Task input
◆ ◆ ◆ ◆

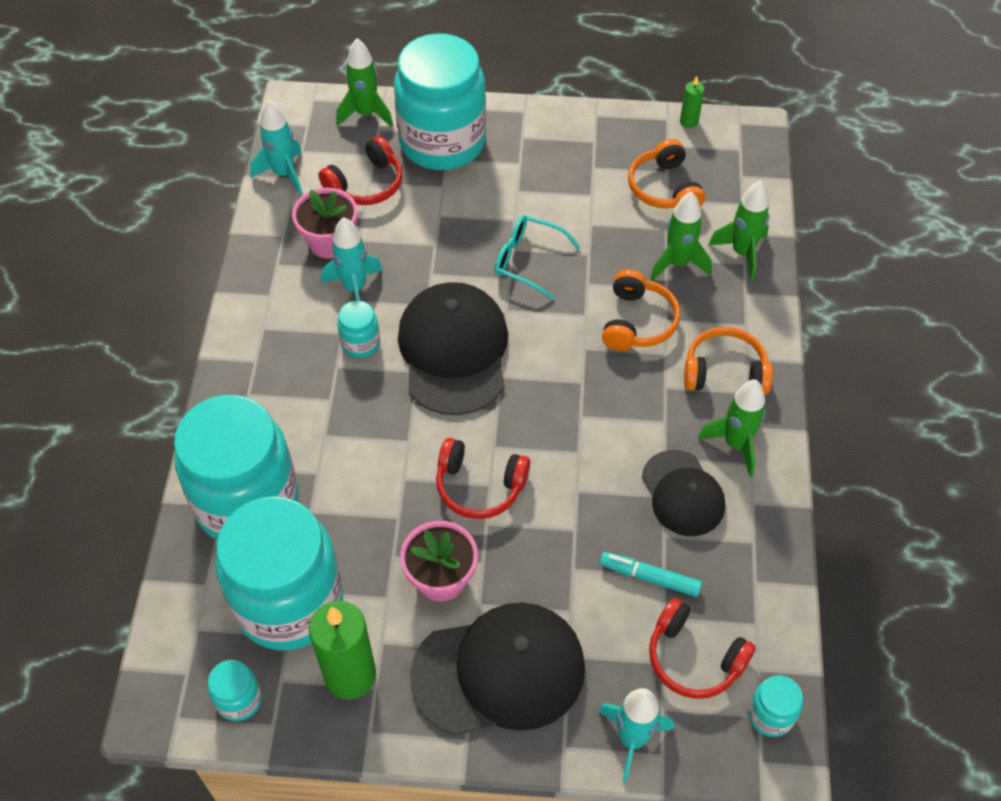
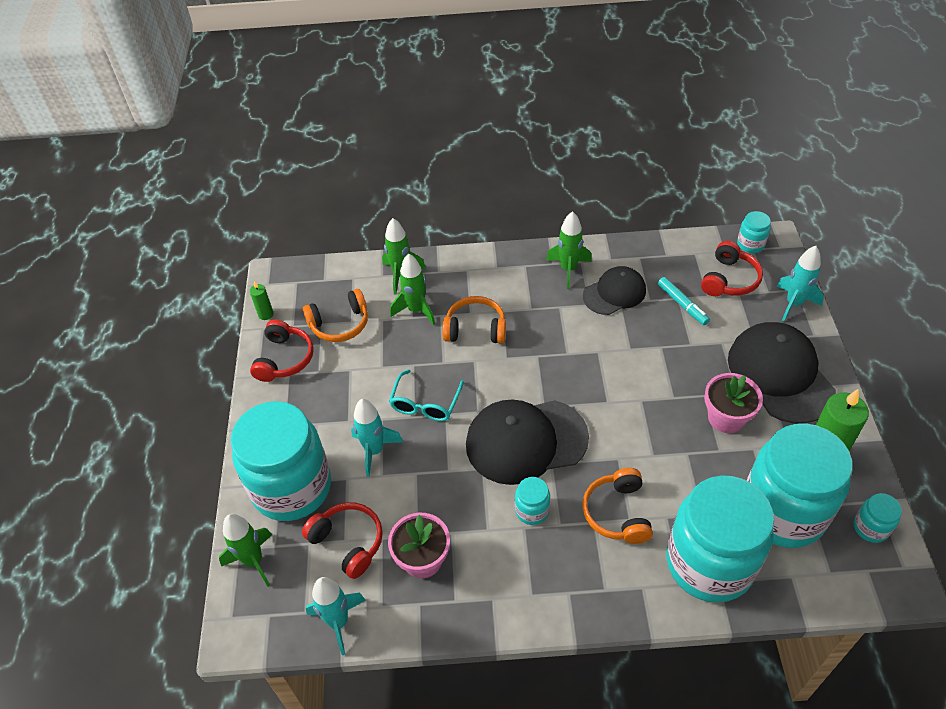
camera: 95 degrees left, 5 degrees down
(354, 288) = (473, 527): turquoise rocket -> turquoise rocket (374, 451)
(479, 486) = (644, 406): red headphones -> red headphones (284, 359)
(649, 577) = (682, 304): turquoise marker -> turquoise marker turned 45 degrees counterclockwise
(725, 372) = (510, 278): orange headphones -> orange headphones (617, 513)

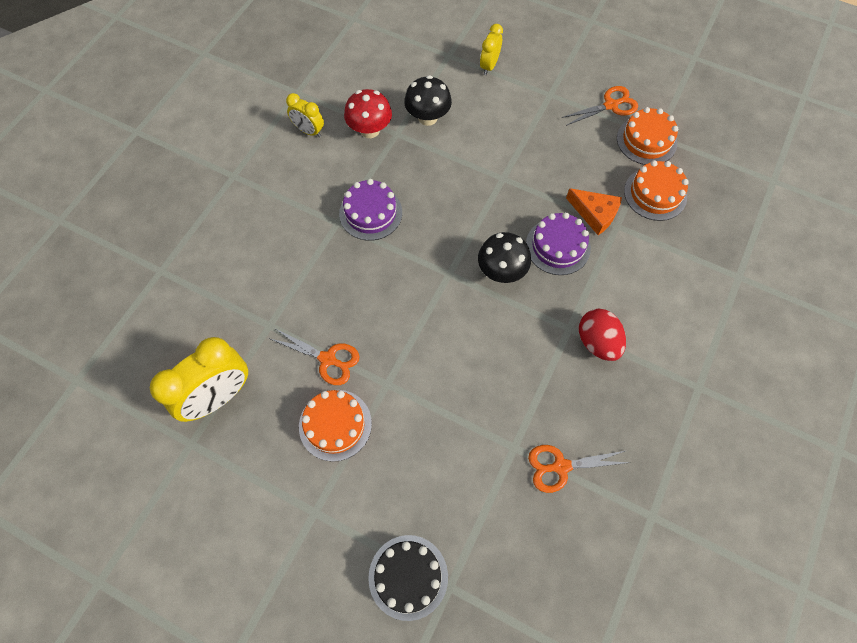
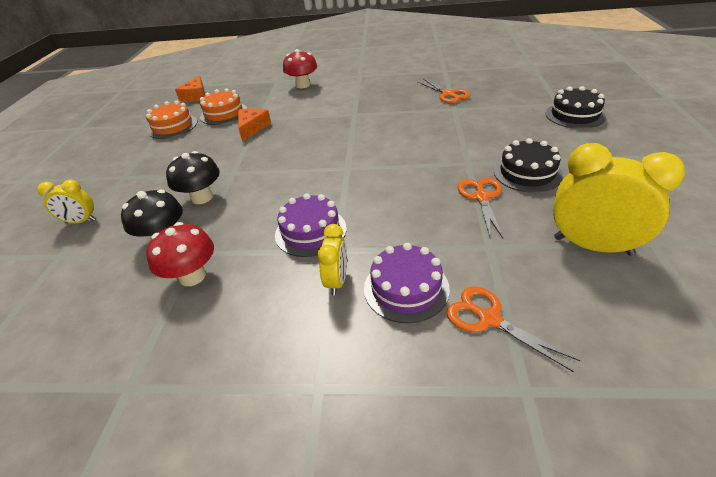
camera: 110 degrees left, 25 degrees down
(309, 131) = (207, 335): yellow clock -> yellow clock (337, 281)
(335, 425) = (527, 173): orange cake -> black cake
(501, 271) = (328, 147): black mushroom -> black mushroom (202, 197)
(558, 246) = (290, 133): purple cake -> purple cake (406, 288)
(597, 342) = (356, 104): red egg -> none
(610, 105) = (135, 147): orange scissors -> orange scissors (489, 319)
(702, 302) = (303, 85): none -> red mushroom
(734, 173) = (196, 96): none -> orange cheese

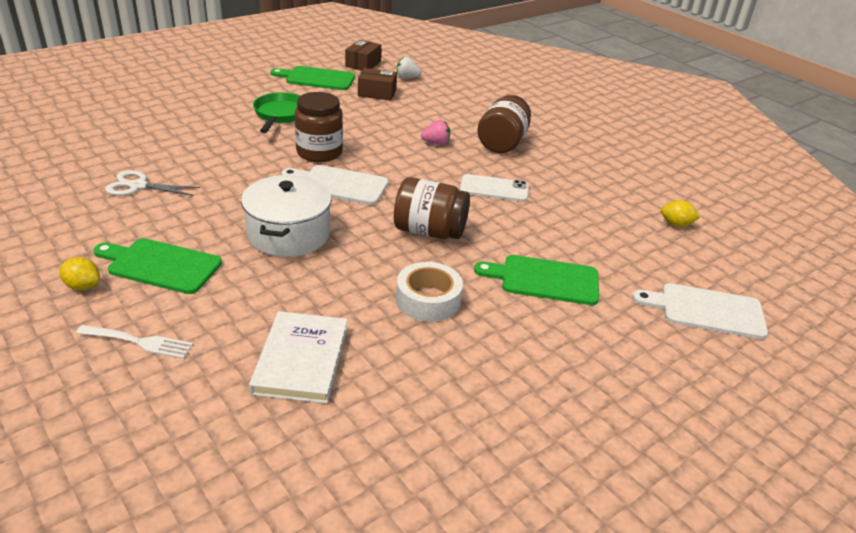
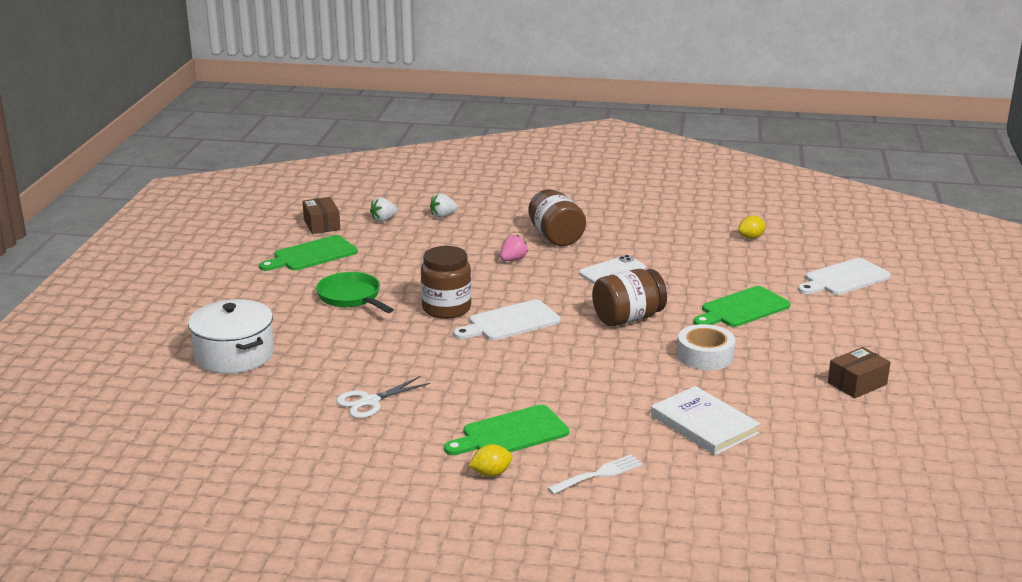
camera: 40 degrees left, 10 degrees down
(288, 234) = (547, 369): white pot -> white pot (234, 355)
(377, 93) = (388, 243): brown box -> brown box (857, 383)
(451, 92) = (443, 216): none -> white strawberry

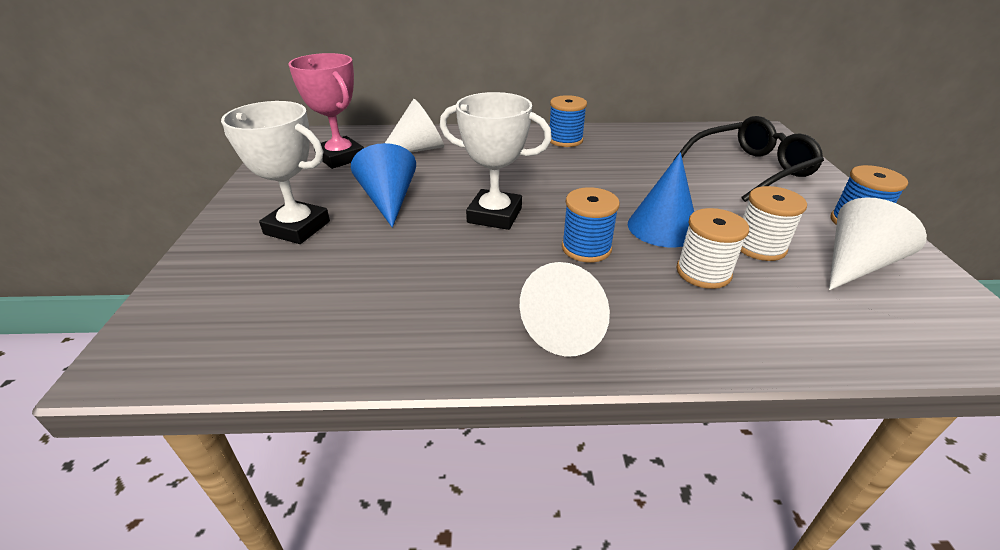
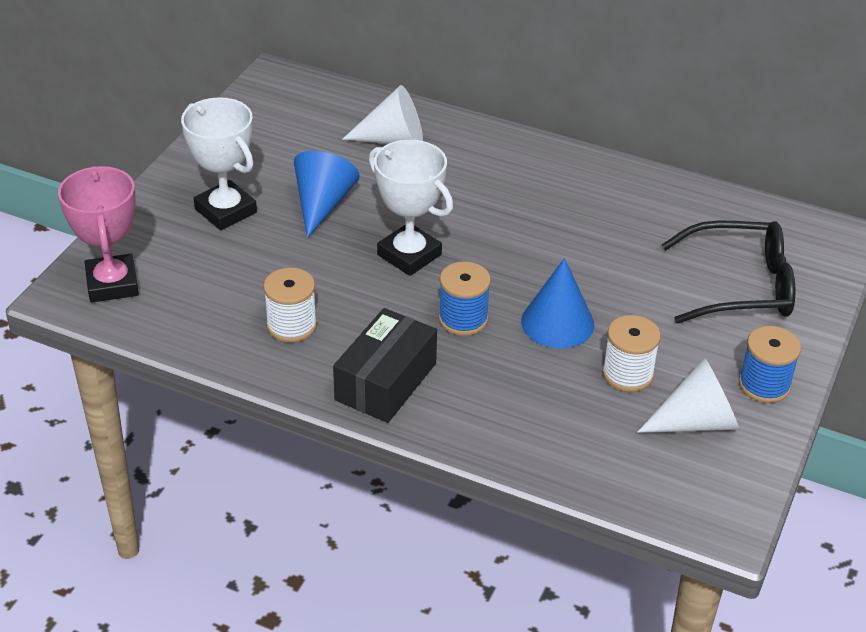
camera: 25 degrees right, 5 degrees up
(340, 157) = (307, 128): pink trophy -> pink trophy (112, 284)
(565, 140) = (570, 175): blue spool -> none
(570, 327) = (385, 381): white cone -> black box
(703, 272) = (544, 378): white spool -> white spool (291, 325)

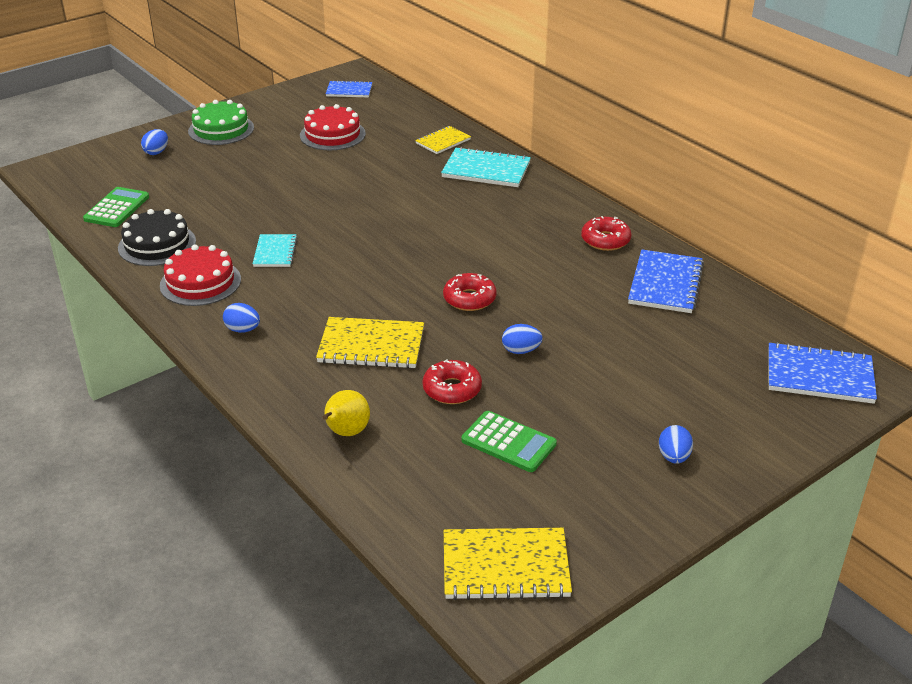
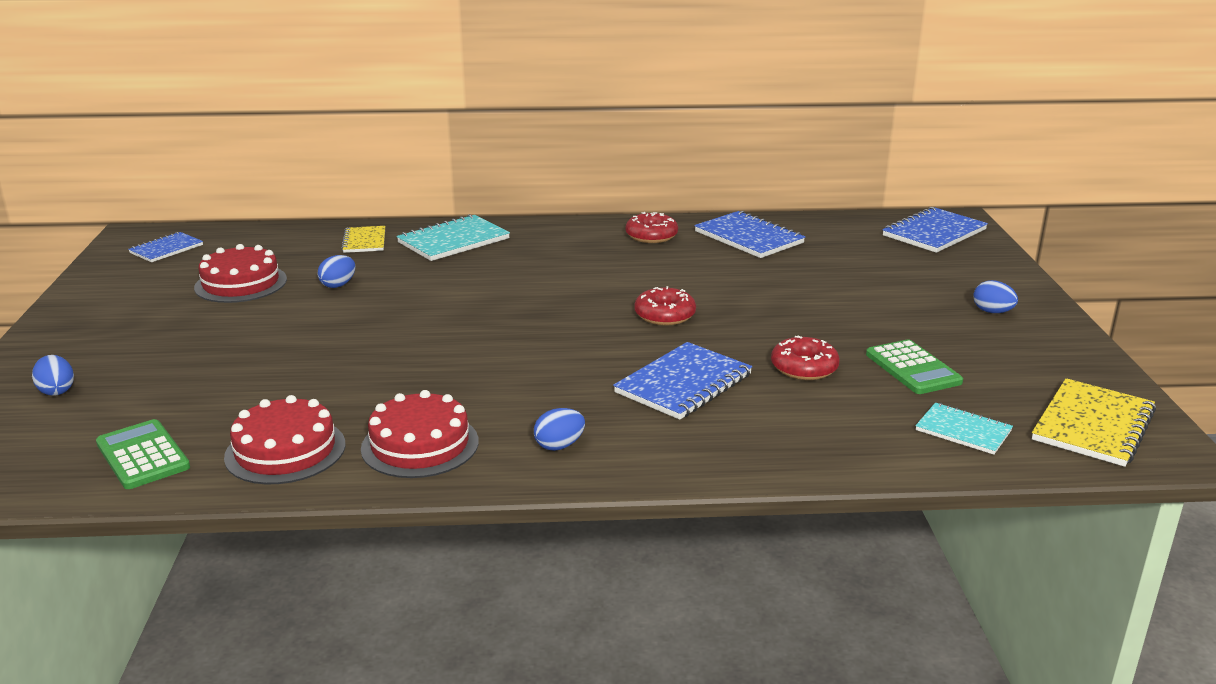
camera: 55 degrees left, 10 degrees down
(157, 244) = (285, 450): black cake -> red cake
(221, 129) = (92, 336): green cake -> none
(275, 252) = (428, 382): turquoise notebook -> turquoise notebook (963, 431)
(346, 432) = (821, 441): yellow pear -> none
(371, 345) = (683, 384): yellow notebook -> blue notebook
(508, 442) = (913, 368): green calculator -> green calculator turned 90 degrees clockwise
(521, 351) = (777, 320): blue egg -> blue egg (338, 285)

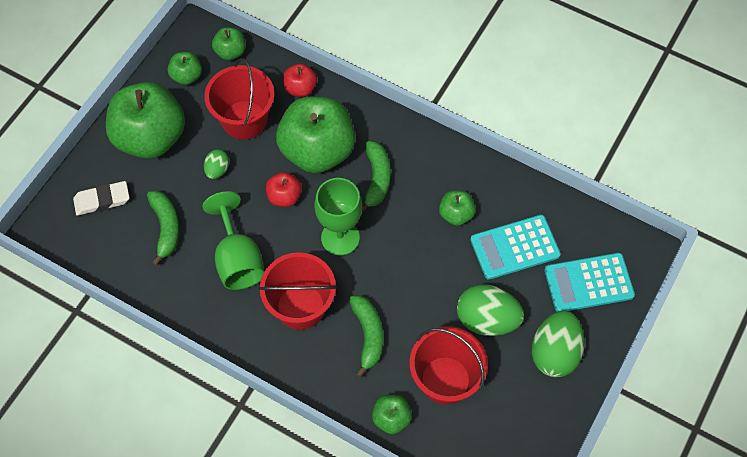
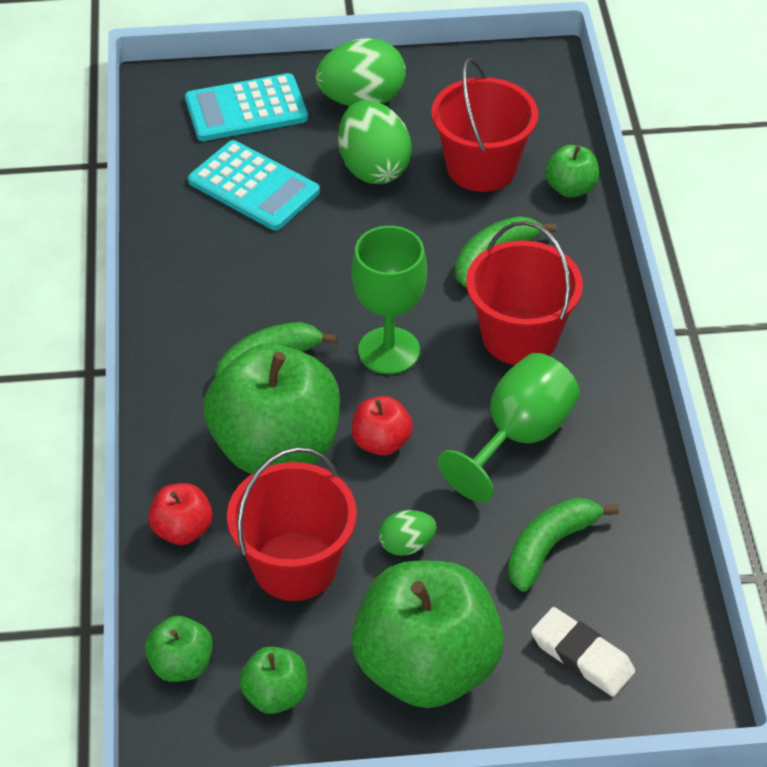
camera: 125 degrees left, 15 degrees down
(456, 214) = (253, 258): green apple -> none
(588, 283) = (246, 109): turquoise calculator -> turquoise calculator turned 120 degrees clockwise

◆ ◆ ◆ ◆

Each line from the one with "(346, 432) = (821, 441): yellow pear -> none" to the final line of the data above is to be printed exactly; no picture should appear in the copy.

Task output
(346, 432) = (821, 441): yellow pear -> none
(371, 345) = (683, 384): yellow notebook -> blue notebook
(508, 442) = (913, 368): green calculator -> green calculator turned 90 degrees clockwise
(521, 351) = (777, 320): blue egg -> blue egg (338, 285)

camera: 125 degrees left, 15 degrees down
(456, 214) = (253, 258): green apple -> none
(588, 283) = (246, 109): turquoise calculator -> turquoise calculator turned 120 degrees clockwise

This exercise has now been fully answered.